- _WHAT YOU HAVE TO DO_: Find and copy the lines in the records beneath this task that contain the word "none".

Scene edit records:
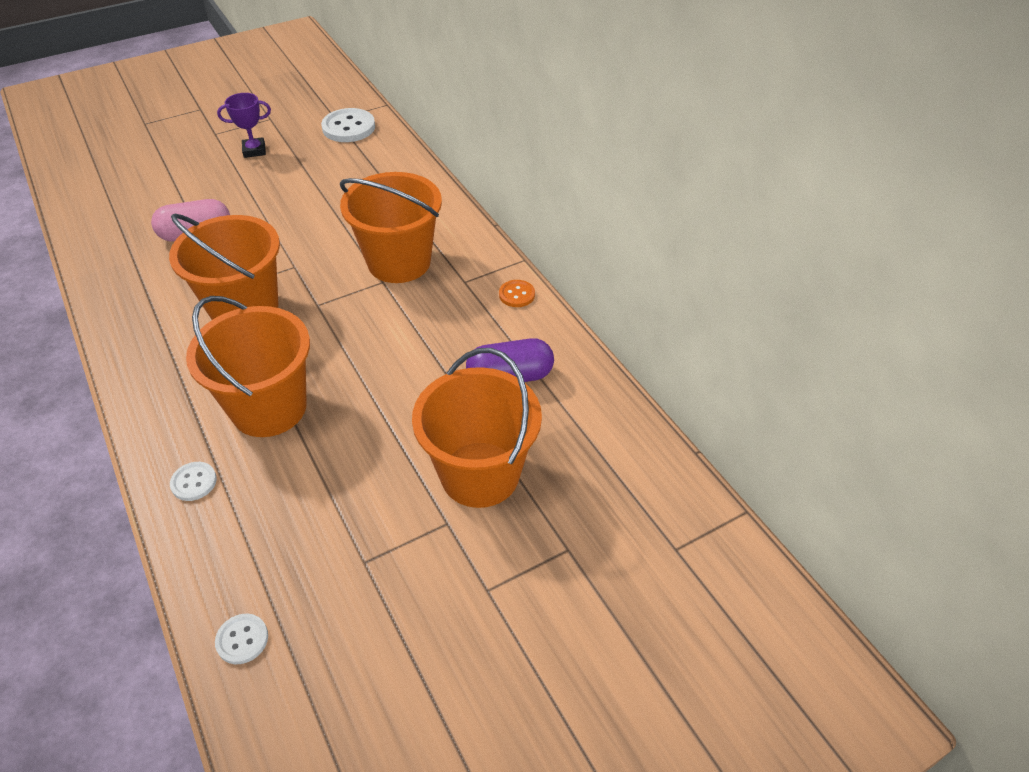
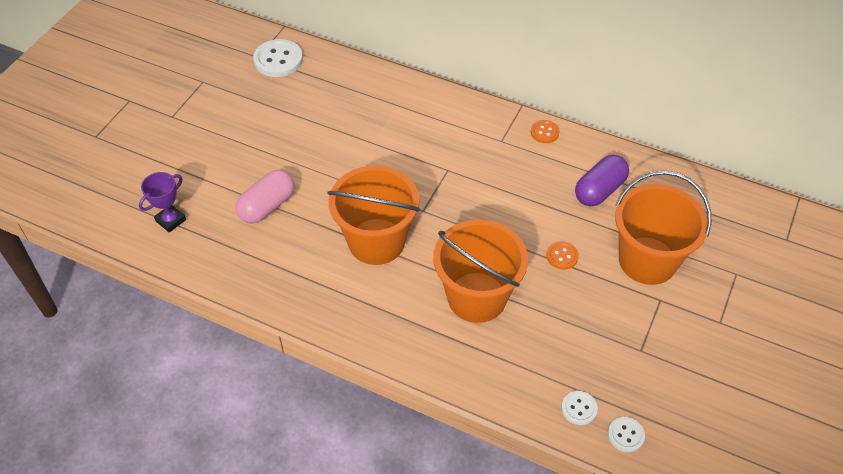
camera: 35 degrees left, 5 degrees up
(194, 482) = (487, 371): white button -> white button (579, 408)
(254, 150) = (225, 115): purple trophy -> purple trophy (171, 220)
(395, 418) = (562, 256): none -> orange button
(399, 262) = (442, 149): orange bucket -> none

- _ANSWER FOR THE TASK_:
(395, 418) = (562, 256): none -> orange button
(399, 262) = (442, 149): orange bucket -> none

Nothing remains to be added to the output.